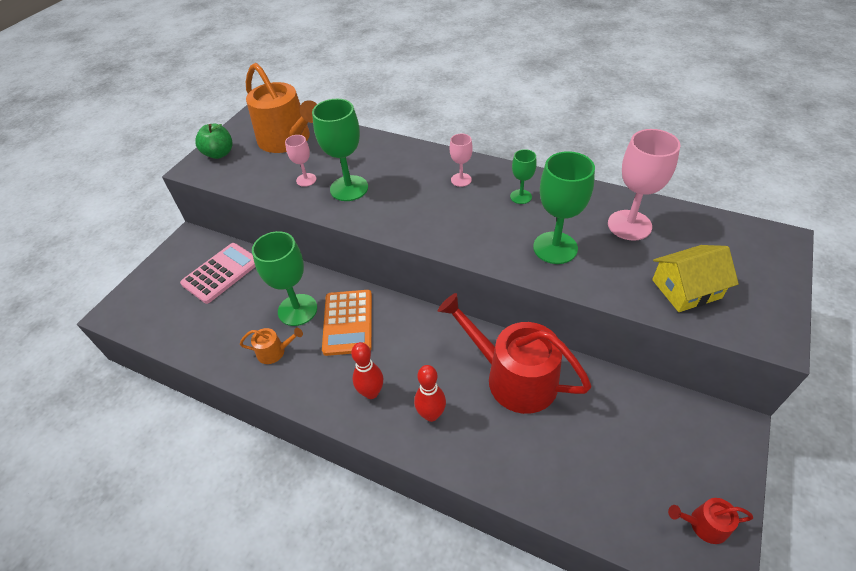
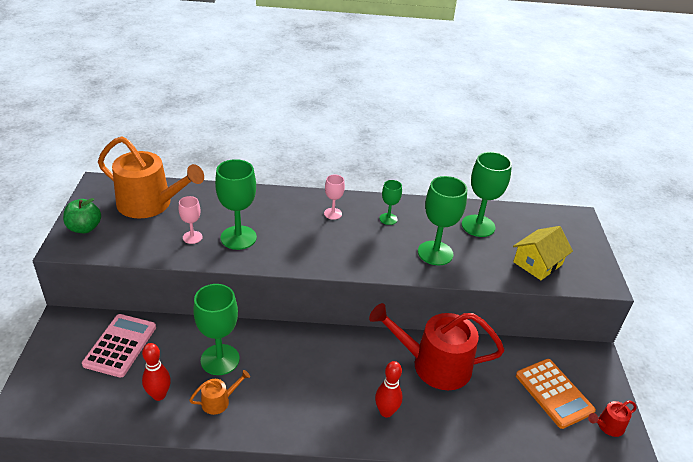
camera: 30 degrees left, 10 degrees down
(348, 322) = (274, 358): orange calculator -> orange calculator (554, 393)
(371, 392) = (327, 409): red bowling pin -> red bowling pin (159, 395)
(629, 225) = (478, 226): pink goblet -> green goblet

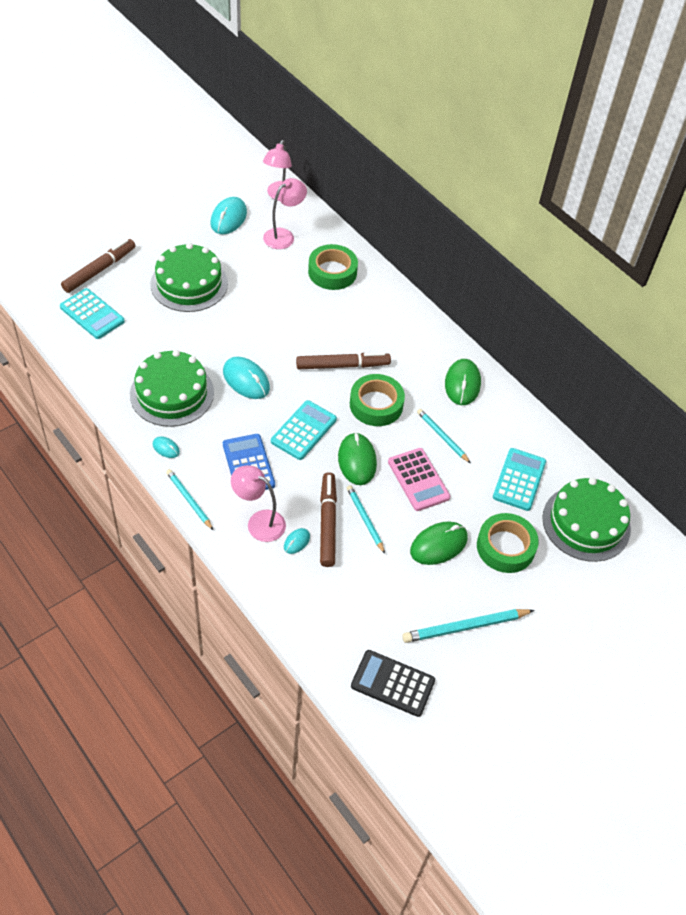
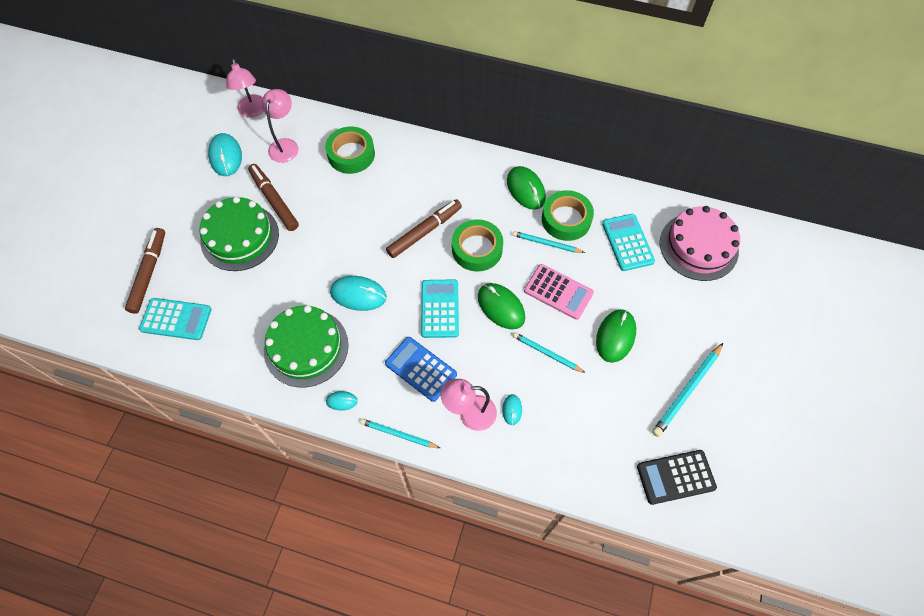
camera: 30 degrees left, 10 degrees up
(327, 523) = (522, 376): brown marker -> brown marker (274, 200)
(505, 547) = (662, 305): green tape -> green tape (566, 219)
(586, 523) = (698, 246): green cake -> pink cake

▶ _TASK OBJECTIVE_
Your task is to repeat the material above exactly, without its pictures.

▶ _RESULT FOR THIS EXERCISE_
camera: 30 degrees left, 10 degrees down
(348, 322) = (274, 358): orange calculator -> orange calculator (554, 393)
(371, 392) = (327, 409): red bowling pin -> red bowling pin (159, 395)
(629, 225) = (478, 226): pink goblet -> green goblet

camera: 30 degrees left, 10 degrees up
(327, 523) = (522, 376): brown marker -> brown marker (274, 200)
(505, 547) = (662, 305): green tape -> green tape (566, 219)
(586, 523) = (698, 246): green cake -> pink cake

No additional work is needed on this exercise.